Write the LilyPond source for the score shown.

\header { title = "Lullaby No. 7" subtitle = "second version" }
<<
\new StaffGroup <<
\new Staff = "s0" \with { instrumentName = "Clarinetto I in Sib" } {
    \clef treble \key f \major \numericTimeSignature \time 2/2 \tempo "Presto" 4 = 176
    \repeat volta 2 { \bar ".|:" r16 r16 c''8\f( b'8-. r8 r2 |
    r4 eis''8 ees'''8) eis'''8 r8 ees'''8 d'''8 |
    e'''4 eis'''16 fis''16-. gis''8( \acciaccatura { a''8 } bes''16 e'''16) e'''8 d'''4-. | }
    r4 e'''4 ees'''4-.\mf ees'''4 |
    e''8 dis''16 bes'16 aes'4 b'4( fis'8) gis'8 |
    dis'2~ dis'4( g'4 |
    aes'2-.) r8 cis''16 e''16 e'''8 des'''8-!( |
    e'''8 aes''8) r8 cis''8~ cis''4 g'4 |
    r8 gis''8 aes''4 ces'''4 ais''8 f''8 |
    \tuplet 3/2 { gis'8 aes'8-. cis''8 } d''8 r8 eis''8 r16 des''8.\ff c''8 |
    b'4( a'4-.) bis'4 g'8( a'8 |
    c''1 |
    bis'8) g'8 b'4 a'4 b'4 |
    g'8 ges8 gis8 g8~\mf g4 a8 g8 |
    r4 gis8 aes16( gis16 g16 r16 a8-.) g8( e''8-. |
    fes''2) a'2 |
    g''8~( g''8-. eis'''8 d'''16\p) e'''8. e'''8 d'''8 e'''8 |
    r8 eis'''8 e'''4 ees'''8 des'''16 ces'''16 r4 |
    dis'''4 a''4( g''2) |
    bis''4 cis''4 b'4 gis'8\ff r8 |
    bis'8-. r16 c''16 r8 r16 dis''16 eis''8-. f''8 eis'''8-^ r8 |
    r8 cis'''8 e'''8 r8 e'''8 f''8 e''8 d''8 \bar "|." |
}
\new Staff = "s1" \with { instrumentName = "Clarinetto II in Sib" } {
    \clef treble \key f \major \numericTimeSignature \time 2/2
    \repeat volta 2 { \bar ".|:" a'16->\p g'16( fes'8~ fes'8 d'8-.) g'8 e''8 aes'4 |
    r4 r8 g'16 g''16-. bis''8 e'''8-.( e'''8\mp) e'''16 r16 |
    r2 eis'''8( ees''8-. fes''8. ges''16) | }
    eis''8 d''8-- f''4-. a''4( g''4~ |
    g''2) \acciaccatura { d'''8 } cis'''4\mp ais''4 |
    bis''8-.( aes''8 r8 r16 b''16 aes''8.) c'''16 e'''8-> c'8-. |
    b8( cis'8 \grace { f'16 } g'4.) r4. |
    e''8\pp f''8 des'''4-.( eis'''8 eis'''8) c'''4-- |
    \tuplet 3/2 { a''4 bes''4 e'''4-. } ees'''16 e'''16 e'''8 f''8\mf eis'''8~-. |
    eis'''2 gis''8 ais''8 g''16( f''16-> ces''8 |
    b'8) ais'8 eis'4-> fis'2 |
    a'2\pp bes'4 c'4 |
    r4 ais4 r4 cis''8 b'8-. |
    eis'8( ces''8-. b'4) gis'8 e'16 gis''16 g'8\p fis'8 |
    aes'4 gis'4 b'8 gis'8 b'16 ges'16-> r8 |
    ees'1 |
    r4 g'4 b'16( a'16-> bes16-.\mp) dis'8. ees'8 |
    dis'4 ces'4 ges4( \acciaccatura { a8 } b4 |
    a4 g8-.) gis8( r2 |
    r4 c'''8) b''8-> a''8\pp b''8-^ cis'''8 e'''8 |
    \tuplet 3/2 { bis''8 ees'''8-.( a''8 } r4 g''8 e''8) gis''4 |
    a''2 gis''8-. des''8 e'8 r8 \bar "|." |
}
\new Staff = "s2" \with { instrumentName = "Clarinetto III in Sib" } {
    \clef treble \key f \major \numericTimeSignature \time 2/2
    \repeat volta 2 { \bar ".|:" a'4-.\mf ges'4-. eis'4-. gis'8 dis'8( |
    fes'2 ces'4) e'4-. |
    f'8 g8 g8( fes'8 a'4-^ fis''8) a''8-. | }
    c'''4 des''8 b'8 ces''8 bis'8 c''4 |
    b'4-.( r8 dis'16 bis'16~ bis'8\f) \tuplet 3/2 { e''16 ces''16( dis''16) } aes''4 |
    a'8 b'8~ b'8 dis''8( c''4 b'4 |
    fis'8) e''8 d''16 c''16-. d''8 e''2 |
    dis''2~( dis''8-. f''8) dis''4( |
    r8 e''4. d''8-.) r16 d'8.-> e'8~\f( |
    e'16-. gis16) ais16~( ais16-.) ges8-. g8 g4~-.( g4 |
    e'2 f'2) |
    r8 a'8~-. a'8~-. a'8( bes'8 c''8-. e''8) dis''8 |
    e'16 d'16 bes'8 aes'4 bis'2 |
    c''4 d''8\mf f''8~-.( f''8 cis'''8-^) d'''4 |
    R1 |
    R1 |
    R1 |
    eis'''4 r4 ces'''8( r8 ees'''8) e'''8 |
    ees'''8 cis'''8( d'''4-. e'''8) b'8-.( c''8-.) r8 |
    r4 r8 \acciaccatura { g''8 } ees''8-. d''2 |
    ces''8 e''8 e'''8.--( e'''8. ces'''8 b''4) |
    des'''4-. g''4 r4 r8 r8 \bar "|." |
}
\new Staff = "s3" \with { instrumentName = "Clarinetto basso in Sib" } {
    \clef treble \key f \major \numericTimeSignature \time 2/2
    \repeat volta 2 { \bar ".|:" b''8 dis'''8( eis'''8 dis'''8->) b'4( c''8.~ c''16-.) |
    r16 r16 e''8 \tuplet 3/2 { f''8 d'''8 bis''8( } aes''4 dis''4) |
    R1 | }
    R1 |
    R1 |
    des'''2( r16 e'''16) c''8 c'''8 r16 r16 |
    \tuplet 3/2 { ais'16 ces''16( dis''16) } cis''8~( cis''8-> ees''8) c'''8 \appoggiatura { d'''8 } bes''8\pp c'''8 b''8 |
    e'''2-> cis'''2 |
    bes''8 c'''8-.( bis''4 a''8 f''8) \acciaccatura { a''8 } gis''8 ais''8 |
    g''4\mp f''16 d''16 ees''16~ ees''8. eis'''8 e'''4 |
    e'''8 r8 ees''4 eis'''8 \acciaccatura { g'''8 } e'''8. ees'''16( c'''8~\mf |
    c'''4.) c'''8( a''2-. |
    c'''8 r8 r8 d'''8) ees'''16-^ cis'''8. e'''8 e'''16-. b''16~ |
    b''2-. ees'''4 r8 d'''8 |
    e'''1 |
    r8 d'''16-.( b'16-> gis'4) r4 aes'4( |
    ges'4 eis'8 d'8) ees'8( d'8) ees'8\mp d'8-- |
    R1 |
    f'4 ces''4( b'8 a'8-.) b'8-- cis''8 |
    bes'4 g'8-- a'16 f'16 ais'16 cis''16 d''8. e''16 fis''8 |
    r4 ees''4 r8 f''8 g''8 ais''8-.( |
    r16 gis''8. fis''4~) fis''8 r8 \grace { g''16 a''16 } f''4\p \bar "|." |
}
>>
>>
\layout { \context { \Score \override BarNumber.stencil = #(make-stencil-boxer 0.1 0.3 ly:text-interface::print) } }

WHAT IS REQUIRED
Pull out each line of the material above that contains the string "with", and list those lines unchanged.

TASK RESULT
\new Staff = "s0" \with { instrumentName = "Clarinetto I in Sib" } {
\new Staff = "s1" \with { instrumentName = "Clarinetto II in Sib" } {
\new Staff = "s2" \with { instrumentName = "Clarinetto III in Sib" } {
\new Staff = "s3" \with { instrumentName = "Clarinetto basso in Sib" } {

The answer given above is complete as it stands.